## INPUT MATERIAL:
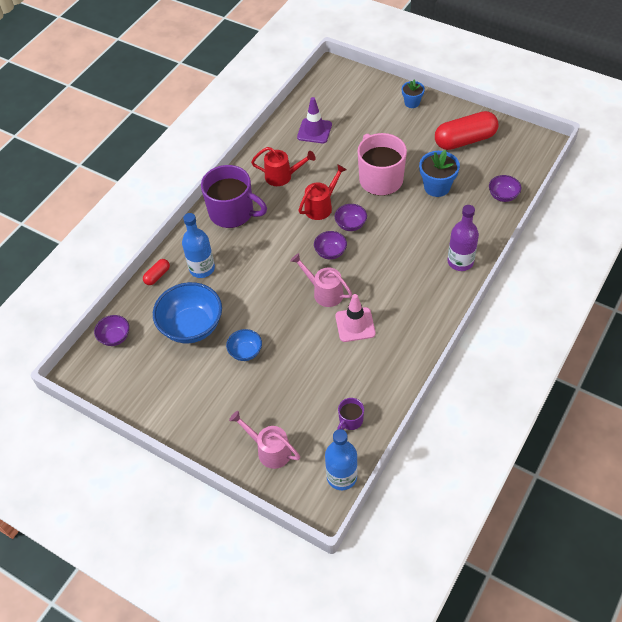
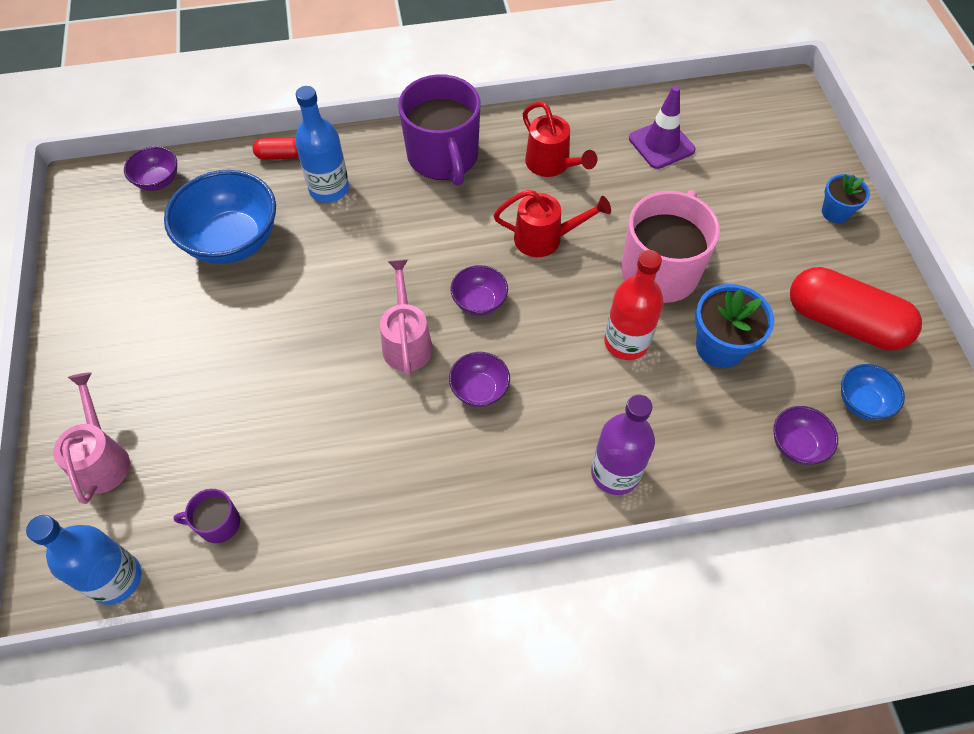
camera: 45 degrees right, 5 degrees up
(245, 352) = (238, 323): blue bowl -> blue bowl (862, 402)
(350, 225) = (548, 292): purple bowl -> purple bowl (479, 390)
(355, 325) = (384, 416): pink traffic cone -> none
(403, 215) = (626, 342): none -> red bottle

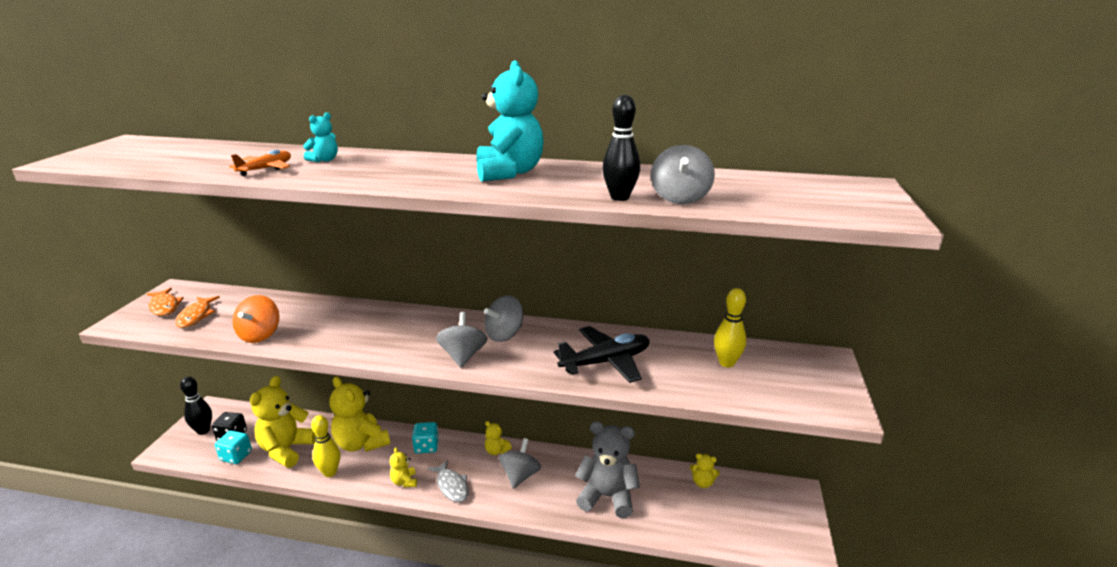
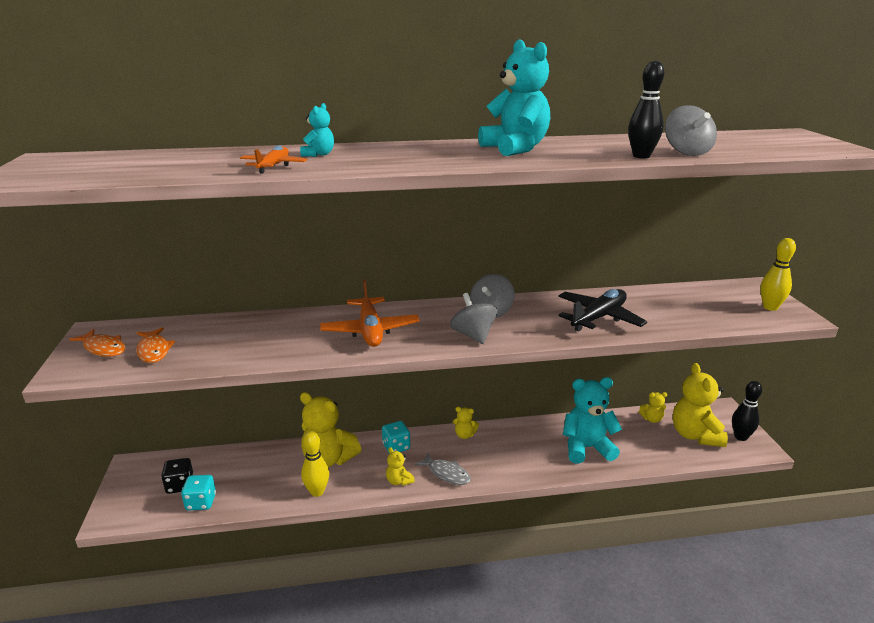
camera: 20 degrees left, 0 degrees up
(203, 430) = (140, 488): black bowling pin -> black bowling pin (740, 437)
(260, 335) = (249, 354): orange spinning top -> none
(287, 450) = (253, 483): yellow teddy bear -> yellow teddy bear (695, 435)
(378, 332) = (370, 330): none -> orange plane
(520, 476) = (501, 450): grey spinning top -> none
(607, 497) = (586, 448): grey teddy bear -> turquoise teddy bear
(726, 363) = (689, 301): yellow bowling pin -> yellow bowling pin (770, 307)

## PROBLEM TO SOLVE:
Repeat each record exactly, with the pictures left out.

## RESULT FOR THIS TASK:
camera: 45 degrees right, 5 degrees up
(245, 352) = (238, 323): blue bowl -> blue bowl (862, 402)
(350, 225) = (548, 292): purple bowl -> purple bowl (479, 390)
(355, 325) = (384, 416): pink traffic cone -> none
(403, 215) = (626, 342): none -> red bottle

camera: 20 degrees left, 0 degrees up
(203, 430) = (140, 488): black bowling pin -> black bowling pin (740, 437)
(260, 335) = (249, 354): orange spinning top -> none
(287, 450) = (253, 483): yellow teddy bear -> yellow teddy bear (695, 435)
(378, 332) = (370, 330): none -> orange plane
(520, 476) = (501, 450): grey spinning top -> none
(607, 497) = (586, 448): grey teddy bear -> turquoise teddy bear
(726, 363) = (689, 301): yellow bowling pin -> yellow bowling pin (770, 307)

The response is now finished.